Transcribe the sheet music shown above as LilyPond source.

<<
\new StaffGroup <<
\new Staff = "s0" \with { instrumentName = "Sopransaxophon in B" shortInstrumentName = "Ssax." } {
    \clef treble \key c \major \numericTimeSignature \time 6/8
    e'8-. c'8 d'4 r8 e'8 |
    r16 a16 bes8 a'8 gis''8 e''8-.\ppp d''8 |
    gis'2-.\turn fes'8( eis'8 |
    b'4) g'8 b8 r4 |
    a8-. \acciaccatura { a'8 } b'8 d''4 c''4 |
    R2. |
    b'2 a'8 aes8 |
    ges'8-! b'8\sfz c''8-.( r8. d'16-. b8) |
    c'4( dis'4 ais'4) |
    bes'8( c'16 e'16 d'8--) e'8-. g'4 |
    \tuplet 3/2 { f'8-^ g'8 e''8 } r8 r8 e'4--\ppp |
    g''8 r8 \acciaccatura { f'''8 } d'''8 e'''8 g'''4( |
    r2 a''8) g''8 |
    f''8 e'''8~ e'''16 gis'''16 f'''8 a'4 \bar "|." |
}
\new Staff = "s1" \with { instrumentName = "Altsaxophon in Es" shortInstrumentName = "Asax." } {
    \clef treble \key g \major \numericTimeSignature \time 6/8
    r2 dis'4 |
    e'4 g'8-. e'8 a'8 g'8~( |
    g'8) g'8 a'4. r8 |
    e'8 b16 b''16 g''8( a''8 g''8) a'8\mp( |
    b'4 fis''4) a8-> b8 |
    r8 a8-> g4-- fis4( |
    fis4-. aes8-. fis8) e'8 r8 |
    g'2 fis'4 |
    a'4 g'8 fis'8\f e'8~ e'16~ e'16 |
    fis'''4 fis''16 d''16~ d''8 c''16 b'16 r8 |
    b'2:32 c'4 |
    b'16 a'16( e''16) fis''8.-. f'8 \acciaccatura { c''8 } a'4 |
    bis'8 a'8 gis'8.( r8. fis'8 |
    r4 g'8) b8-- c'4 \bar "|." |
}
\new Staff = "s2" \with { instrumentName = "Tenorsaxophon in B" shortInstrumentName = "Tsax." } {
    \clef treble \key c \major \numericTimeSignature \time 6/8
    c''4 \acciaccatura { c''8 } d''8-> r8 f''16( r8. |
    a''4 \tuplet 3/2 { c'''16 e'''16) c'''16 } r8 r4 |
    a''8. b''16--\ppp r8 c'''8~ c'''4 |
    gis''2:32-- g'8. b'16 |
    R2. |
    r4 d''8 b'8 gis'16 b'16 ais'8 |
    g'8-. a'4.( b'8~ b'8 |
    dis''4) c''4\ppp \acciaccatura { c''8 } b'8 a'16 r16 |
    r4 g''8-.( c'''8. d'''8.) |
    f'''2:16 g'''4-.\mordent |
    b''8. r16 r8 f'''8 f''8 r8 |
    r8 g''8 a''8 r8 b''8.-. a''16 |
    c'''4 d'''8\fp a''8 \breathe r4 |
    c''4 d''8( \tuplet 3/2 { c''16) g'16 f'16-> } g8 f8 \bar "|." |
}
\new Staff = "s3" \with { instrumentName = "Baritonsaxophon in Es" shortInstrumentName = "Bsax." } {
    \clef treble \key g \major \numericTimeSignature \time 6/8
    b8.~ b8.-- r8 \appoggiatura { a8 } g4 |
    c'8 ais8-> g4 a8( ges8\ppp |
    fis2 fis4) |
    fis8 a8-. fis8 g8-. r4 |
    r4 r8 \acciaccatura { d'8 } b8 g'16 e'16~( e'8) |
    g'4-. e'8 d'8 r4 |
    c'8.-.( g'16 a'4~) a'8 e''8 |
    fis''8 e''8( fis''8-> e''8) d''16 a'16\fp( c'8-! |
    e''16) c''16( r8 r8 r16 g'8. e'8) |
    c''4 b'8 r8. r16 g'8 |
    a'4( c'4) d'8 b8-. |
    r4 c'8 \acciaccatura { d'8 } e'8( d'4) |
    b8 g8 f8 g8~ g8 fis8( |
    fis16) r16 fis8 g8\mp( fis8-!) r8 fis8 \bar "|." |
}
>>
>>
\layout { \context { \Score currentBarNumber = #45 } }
********************
**Task:** Pick out every line in the entries above that contains the string "acciaccatura", matching case exactly, and copy each one out in full.

**Response to this exercise:**
    a8-. \acciaccatura { a'8 } b'8 d''4 c''4 |
    g''8 r8 \acciaccatura { f'''8 } d'''8 e'''8 g'''4( |
    b'16 a'16( e''16) fis''8.-. f'8 \acciaccatura { c''8 } a'4 |
    c''4 \acciaccatura { c''8 } d''8-> r8 f''16( r8. |
    dis''4) c''4\ppp \acciaccatura { c''8 } b'8 a'16 r16 |
    r4 r8 \acciaccatura { d'8 } b8 g'16 e'16~( e'8) |
    r4 c'8 \acciaccatura { d'8 } e'8( d'4) |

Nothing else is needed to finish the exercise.